● TASK PROMPT: Here are the records. Write out exactly the lines between the one holding "R1: 1M (5V, N_28) -> 1M (5V, IC4/Q3)" and the one holding "R18: none -> 47k (N_7, N_30)", inclusive.

● DATA FOR ANALYSIS:
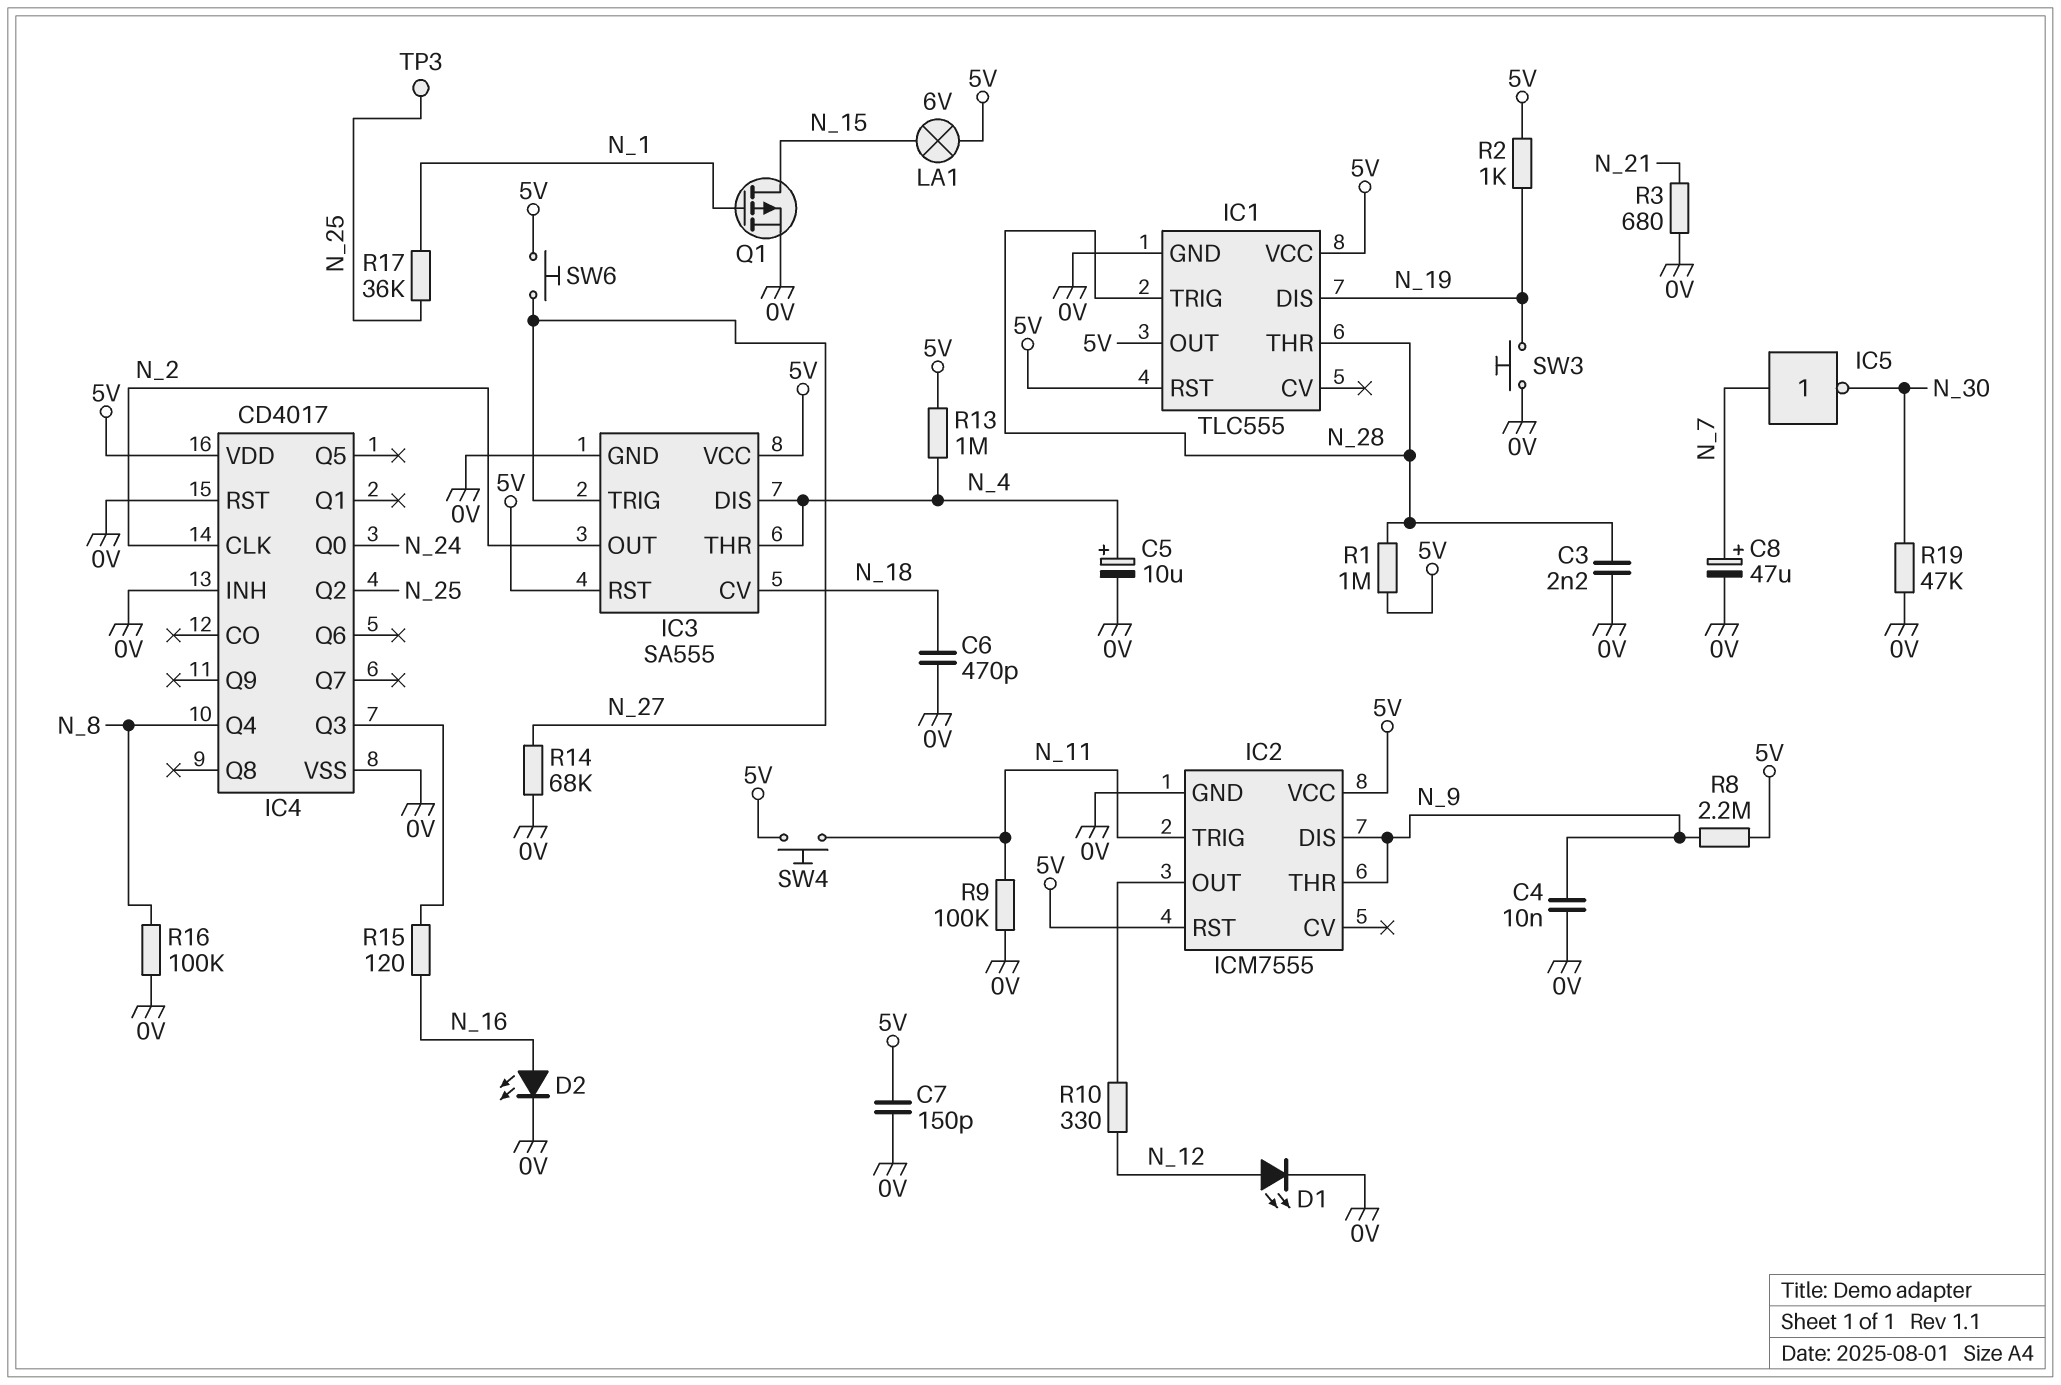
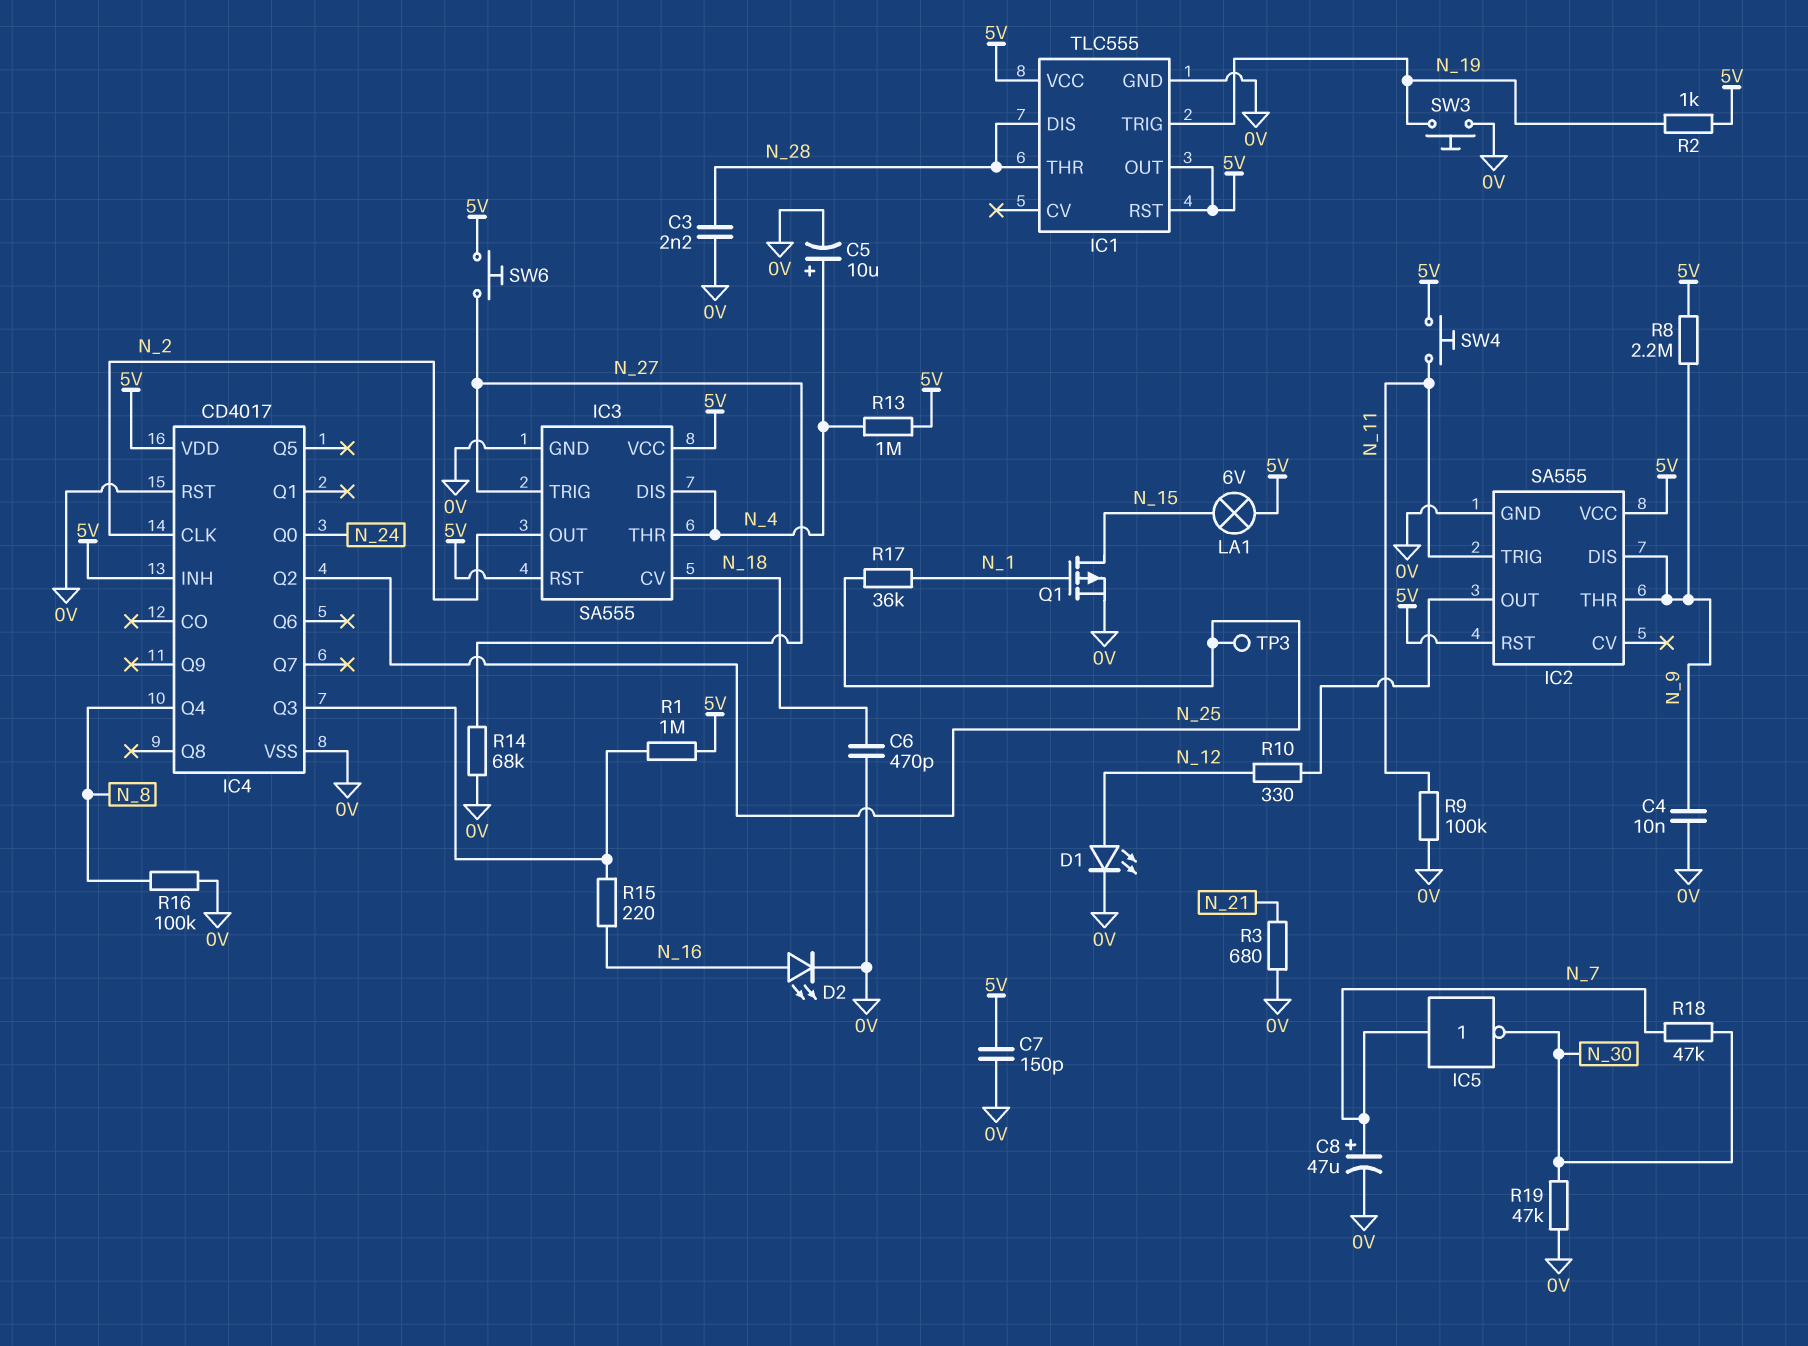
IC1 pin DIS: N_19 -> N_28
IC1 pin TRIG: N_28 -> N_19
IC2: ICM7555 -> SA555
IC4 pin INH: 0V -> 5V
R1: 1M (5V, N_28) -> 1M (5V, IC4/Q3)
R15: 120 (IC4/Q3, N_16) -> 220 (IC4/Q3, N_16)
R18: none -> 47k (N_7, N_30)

==

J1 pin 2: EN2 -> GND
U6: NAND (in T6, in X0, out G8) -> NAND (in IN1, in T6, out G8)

● THE COMPLETED TASK:
R1: 1M (5V, N_28) -> 1M (5V, IC4/Q3)
R15: 120 (IC4/Q3, N_16) -> 220 (IC4/Q3, N_16)
R18: none -> 47k (N_7, N_30)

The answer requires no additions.